Start of Block

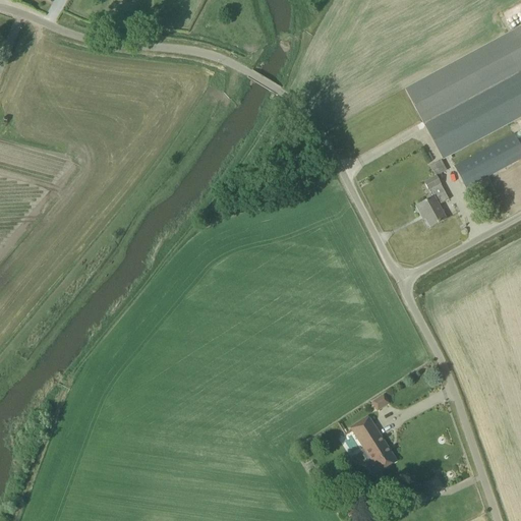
[(520,26),(512,32),(405,90),(422,122),(424,126),(443,160),(448,157),(511,123),(520,117),(520,26)]
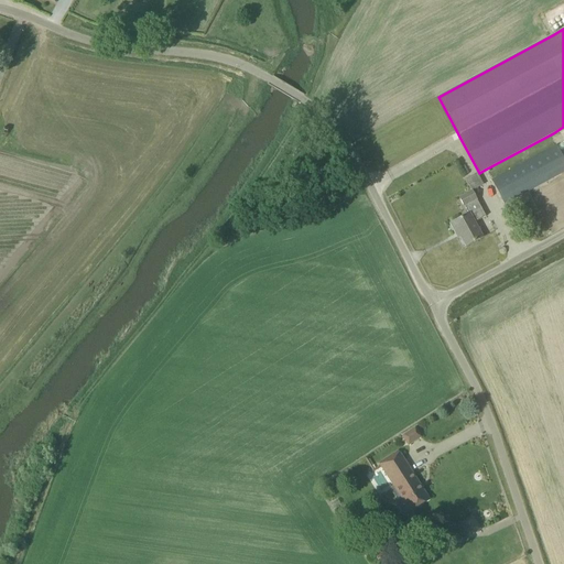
[(491,181),(503,205),(563,172),(563,160),(556,145),(491,181)]
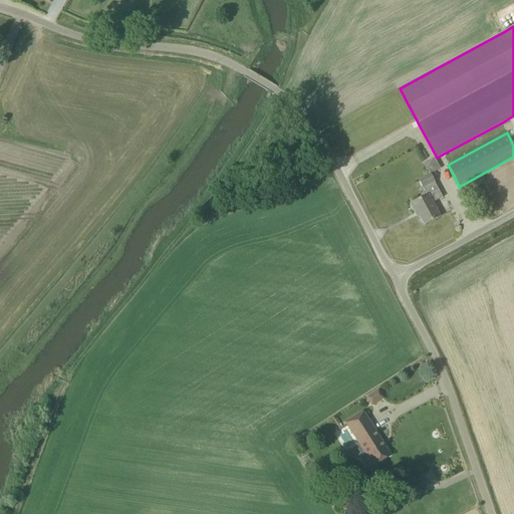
[(437,159),(425,163),(429,174),(441,169),(437,159)]
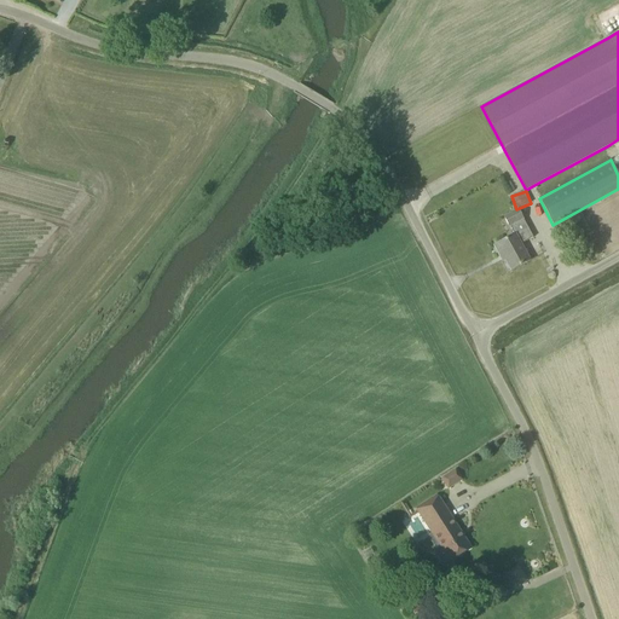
[(504,217),(505,220),(514,236),(495,247),(499,256),(502,255),(510,271),(530,261),(520,244),(532,238),(519,213),(518,209),(504,217)]
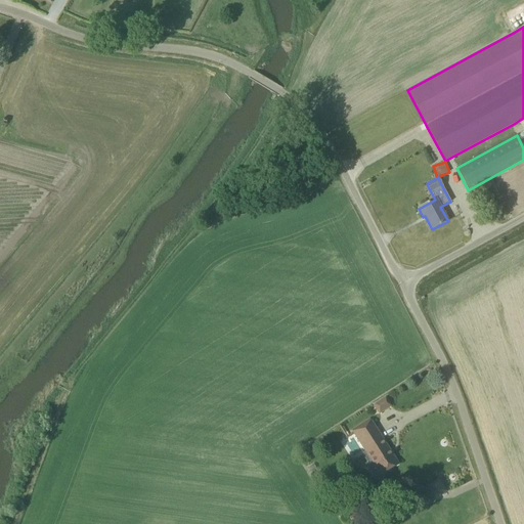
[(374,405),(380,415),(391,406),(386,398),(374,405)]
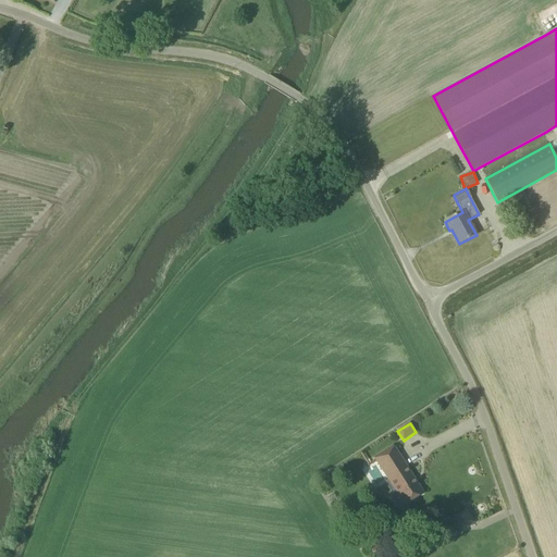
[(404,506),(415,499),(423,494),(393,446),(374,458),(396,493),(393,495),(392,499),(396,507),(400,508),(404,506)]
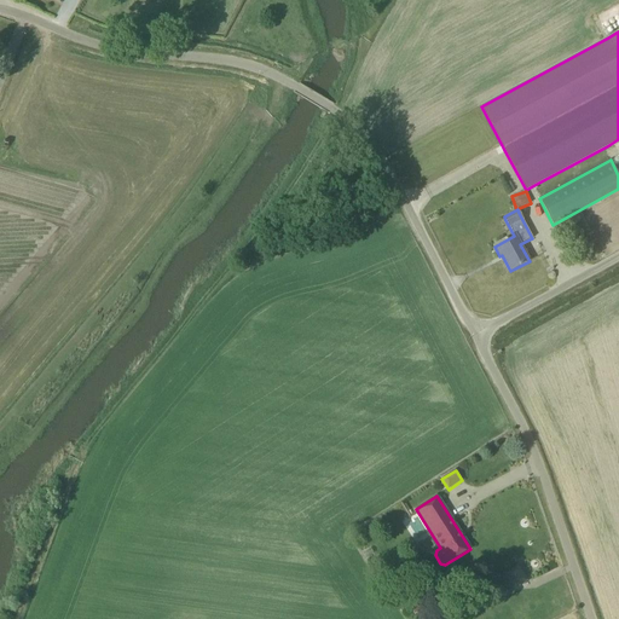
[(415,515),(403,521),(410,534),(422,527),(415,515)]
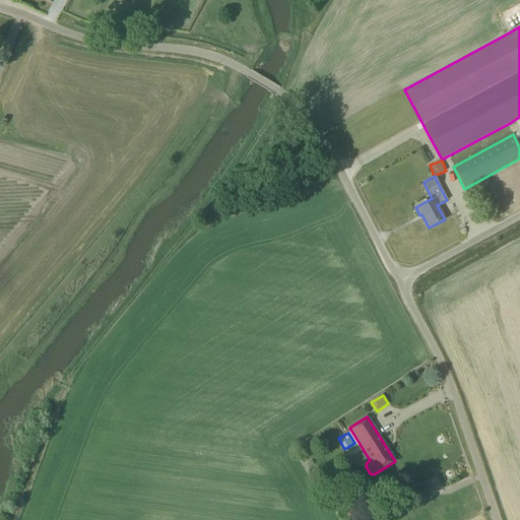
[(435,476),(425,482),(433,495),(443,489),(435,476)]
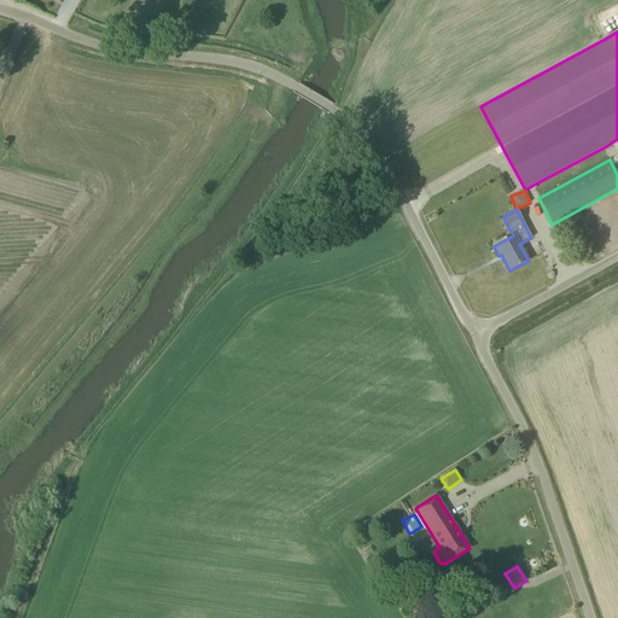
[(408,604),(414,613),(423,607),(417,599),(408,604)]
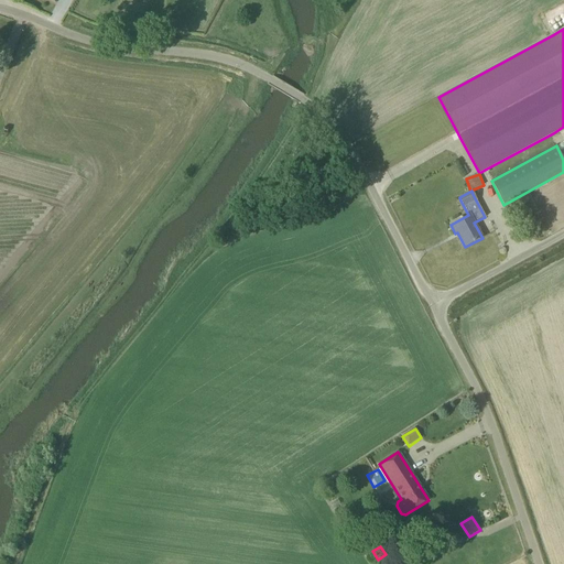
All buildings are outlined.
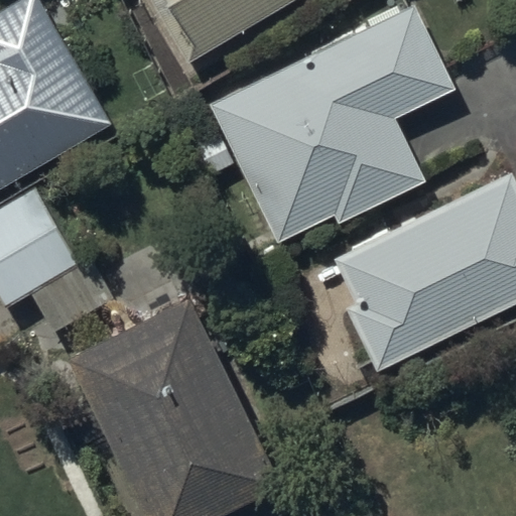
[(0,186),(110,122),(39,0),(12,0),(0,7),(0,186)]
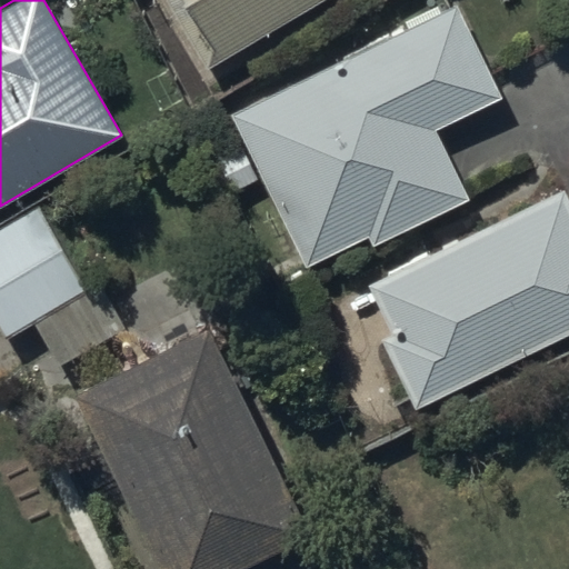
[(163,0),(203,70),(323,0),(163,0)]
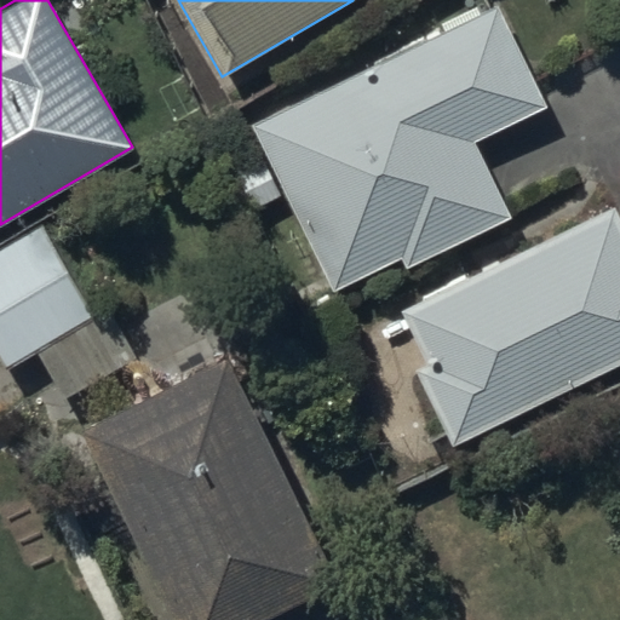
[(499,1),(248,121),(265,156),(234,171),(252,208),(283,193),(332,293),(400,258),(405,269),(511,218),(474,141),(549,104),(499,1)]
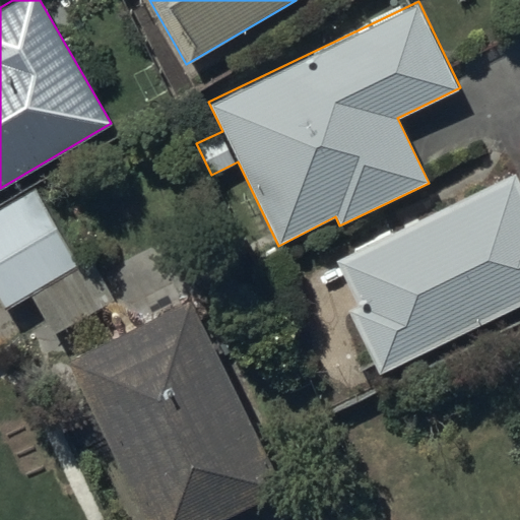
[(519,184),(514,172),(334,259),(356,303),(345,309),(378,375),(519,303),(519,184)]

End of Block

Please transcribe each line above exactly, but leave the images out.

[(520,26),(512,32),(405,90),(422,122),(424,126),(443,160),(448,157),(511,123),(520,117),(520,26)]
[(491,181),(503,205),(563,172),(563,160),(556,145),(491,181)]
[(437,159),(425,163),(429,174),(441,169),(437,159)]
[(504,217),(505,220),(514,236),(495,247),(499,256),(502,255),(510,271),(530,261),(520,244),(532,238),(519,213),(518,209),(504,217)]
[(374,405),(380,415),(391,406),(386,398),(374,405)]
[(404,506),(415,499),(423,494),(393,446),(374,458),(396,493),(393,495),(392,499),(396,507),(400,508),(404,506)]
[(415,515),(403,521),(410,534),(422,527),(415,515)]
[(435,476),(425,482),(433,495),(443,489),(435,476)]
[(408,604),(414,613),(423,607),(417,599),(408,604)]
All buildings are outlined.
[(0,186),(110,122),(39,0),(12,0),(0,7),(0,186)]
[(163,0),(203,70),(323,0),(163,0)]
[(499,1),(248,121),(265,156),(234,171),(252,208),(283,193),(332,293),(400,258),(405,269),(511,218),(474,141),(549,104),(499,1)]
[(519,184),(514,172),(334,259),(356,303),(345,309),(378,375),(519,303),(519,184)]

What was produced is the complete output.